- _WORK TO COMPLETE_
The entries below contain a stretch that opens with the line containing "black square: (95, 102) -> (102, 89), moved" and closes with the line containing "cyan star: (77, 119) -> (74, 110), moved"; set down that stretch exactly, both ends included, and nothing else.

- _DATASET ENTRIES_
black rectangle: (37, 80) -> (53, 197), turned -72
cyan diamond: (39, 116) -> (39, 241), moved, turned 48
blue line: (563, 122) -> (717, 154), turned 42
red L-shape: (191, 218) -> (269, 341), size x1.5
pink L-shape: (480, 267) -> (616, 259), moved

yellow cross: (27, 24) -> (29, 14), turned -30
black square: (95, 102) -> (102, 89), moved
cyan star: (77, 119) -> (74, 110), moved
--
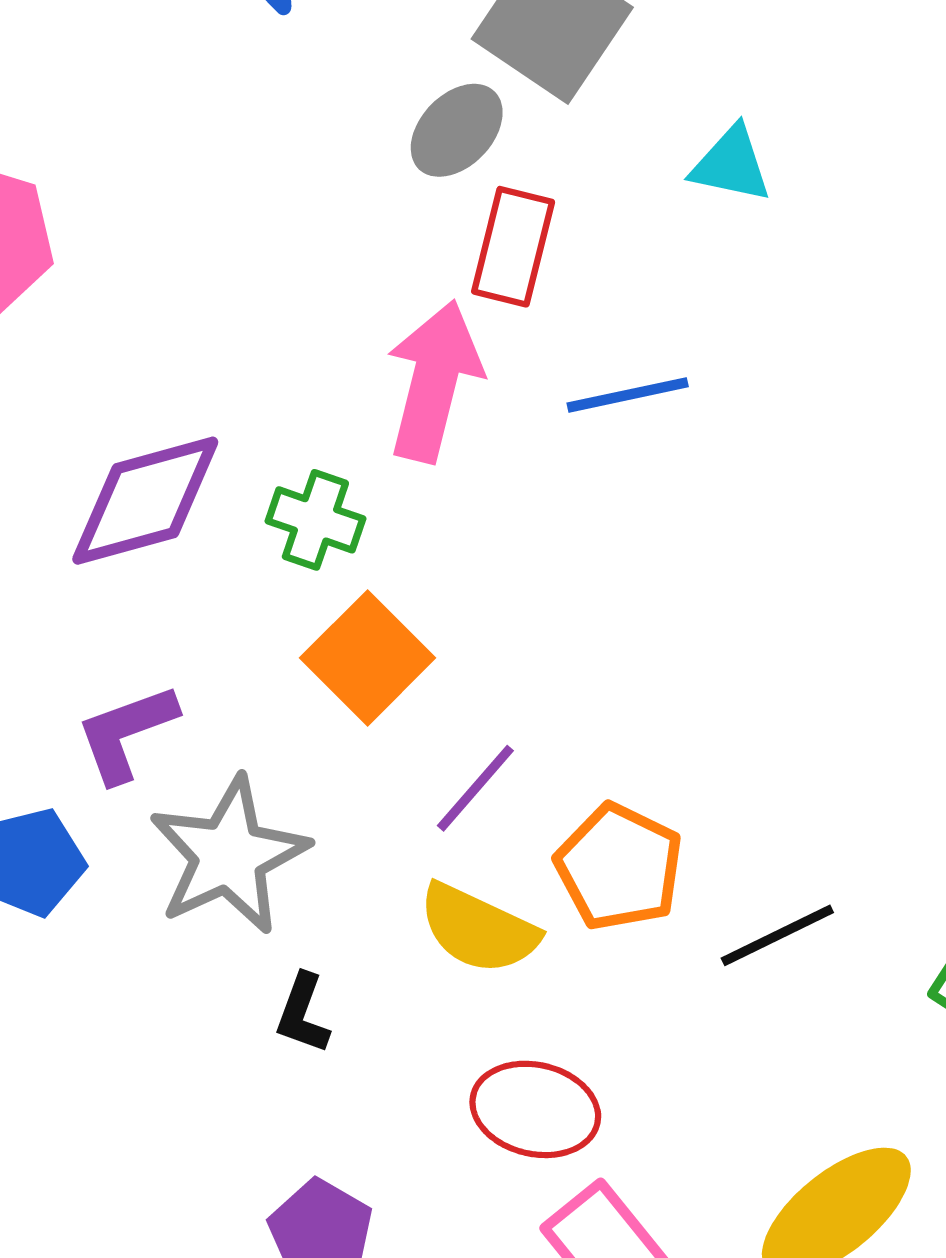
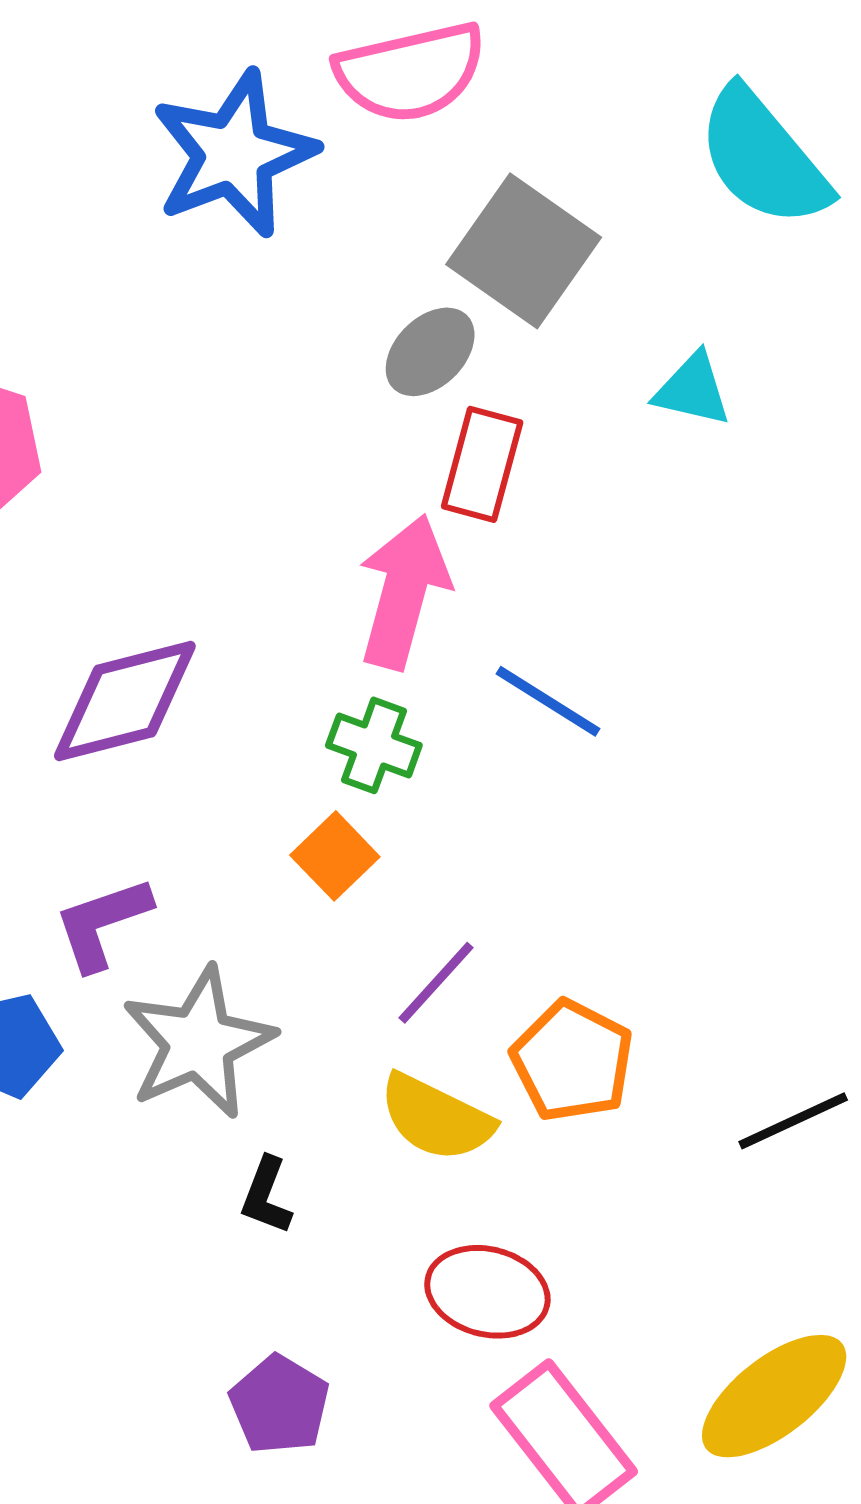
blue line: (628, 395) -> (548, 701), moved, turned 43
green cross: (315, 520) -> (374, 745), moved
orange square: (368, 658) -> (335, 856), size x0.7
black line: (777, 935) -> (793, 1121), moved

- _ANSWER SECTION_
black square: (95, 102) -> (102, 89), moved
cyan star: (77, 119) -> (74, 110), moved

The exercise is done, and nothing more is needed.